## What you need to do
May I have the lines from the one containing "R105: 33k (GND, W20) -> 3.9k (GND, W20)" to the end of the entries, returned exactly and with nothing else?

====== Provided entries

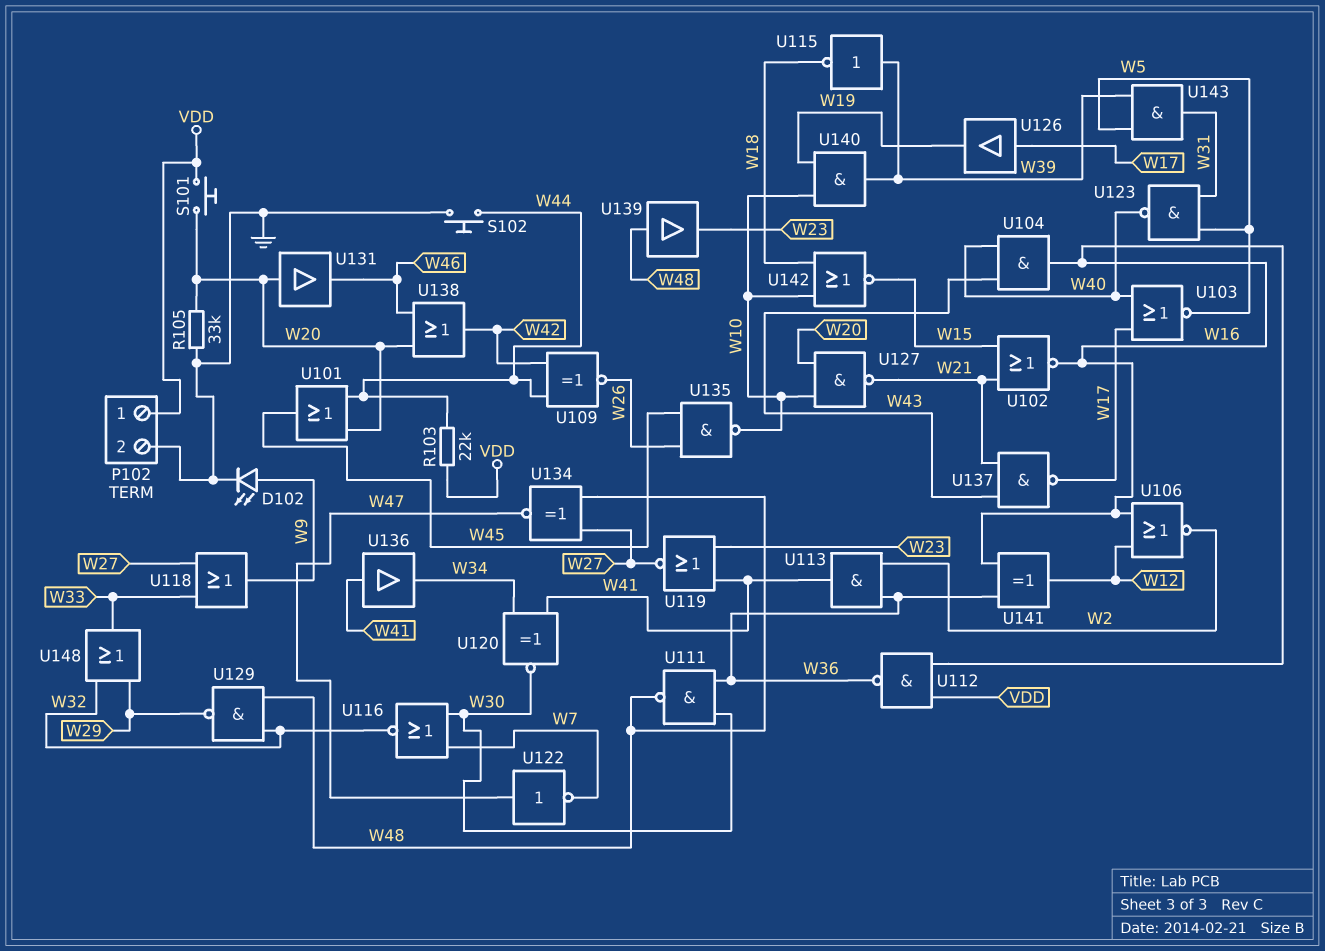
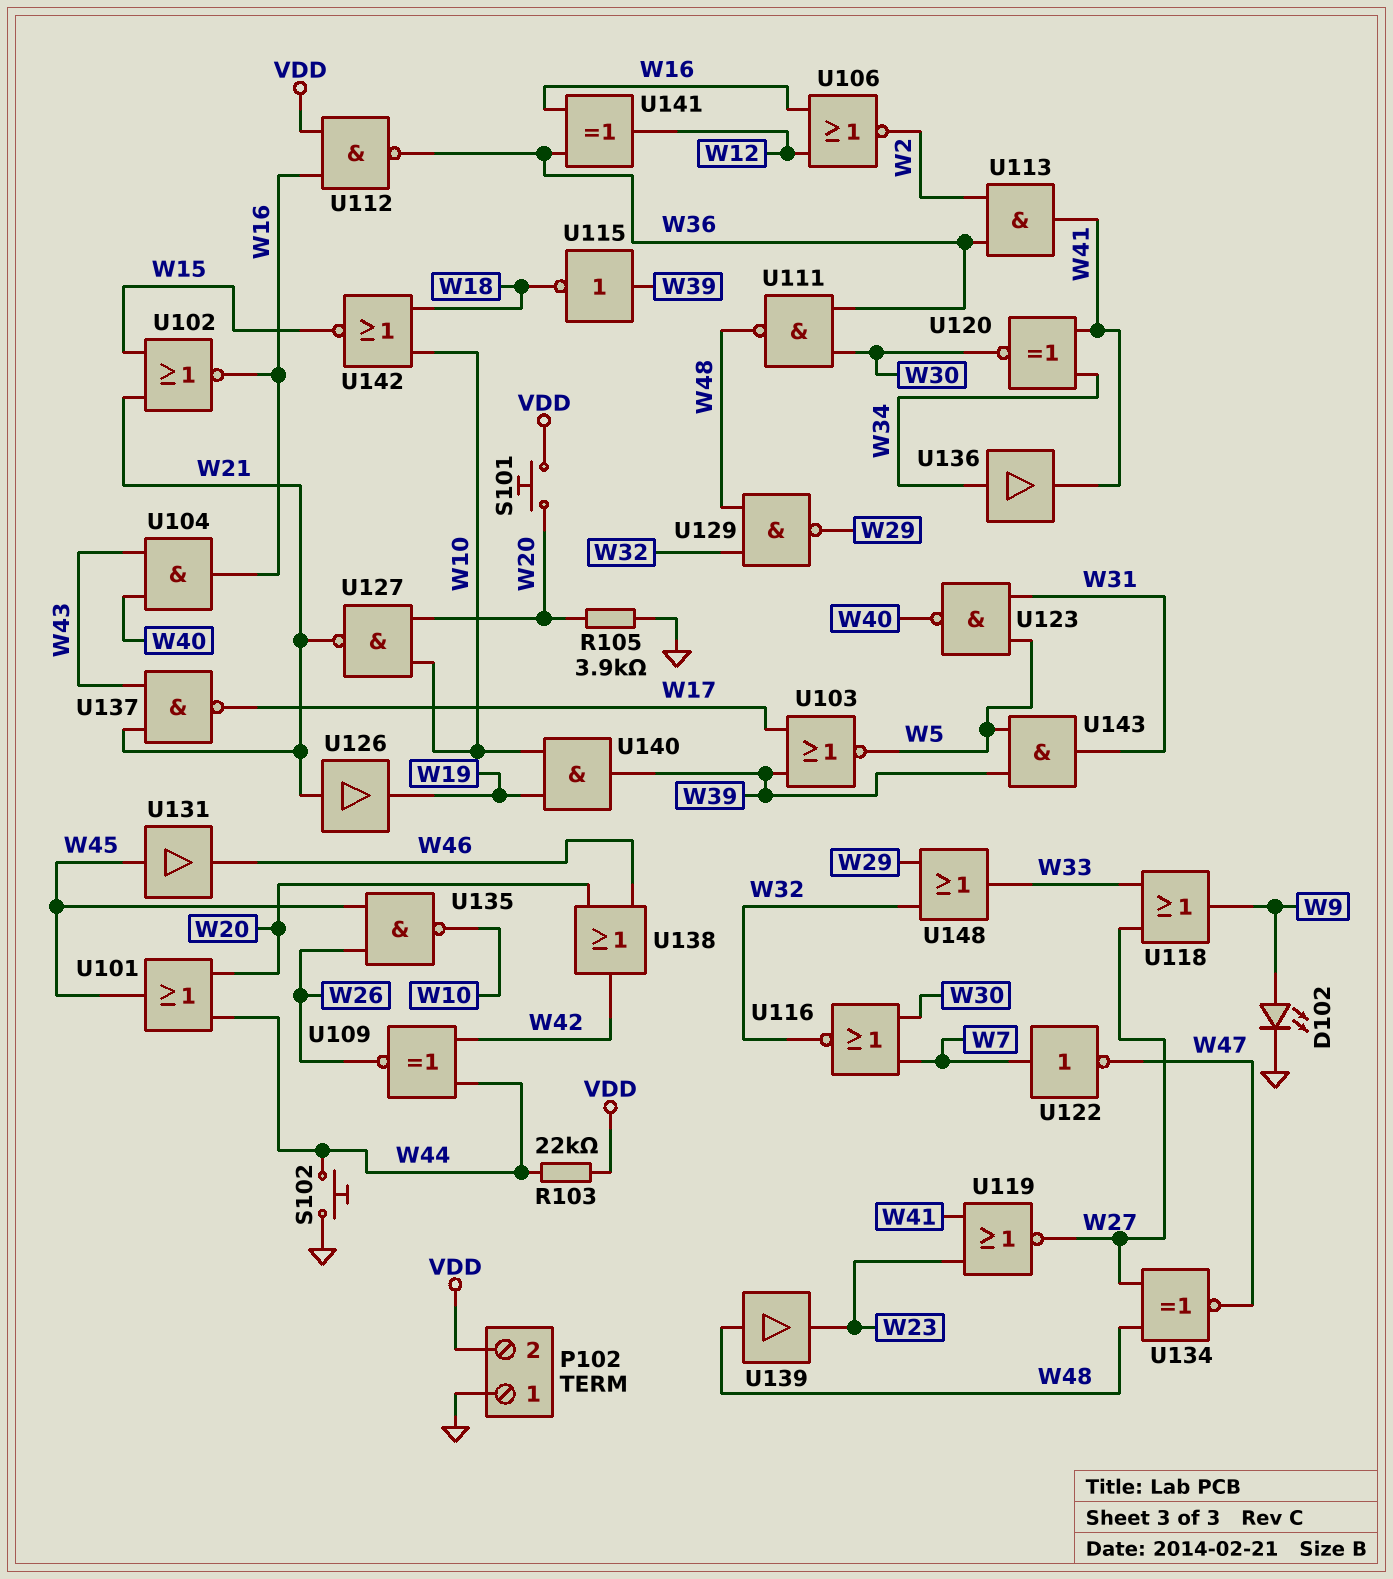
P102 pin 1: VDD -> GND
P102 pin 2: GND -> VDD
R105: 33k (GND, W20) -> 3.9k (GND, W20)
U103: NOR (in W17, in W40, out W5) -> NOR (in W17, in W39, out W5)
U122: NOT (in W47, out W7) -> NOT (in W7, out W47)
U126: buffer (in W17, out W19) -> buffer (in W21, out W19)
U131: buffer (in W20, out W46) -> buffer (in W45, out W46)
U136: buffer (in W41, out W34) -> buffer (in W34, out W41)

============

## Exercise output
R105: 33k (GND, W20) -> 3.9k (GND, W20)
U103: NOR (in W17, in W40, out W5) -> NOR (in W17, in W39, out W5)
U122: NOT (in W47, out W7) -> NOT (in W7, out W47)
U126: buffer (in W17, out W19) -> buffer (in W21, out W19)
U131: buffer (in W20, out W46) -> buffer (in W45, out W46)
U136: buffer (in W41, out W34) -> buffer (in W34, out W41)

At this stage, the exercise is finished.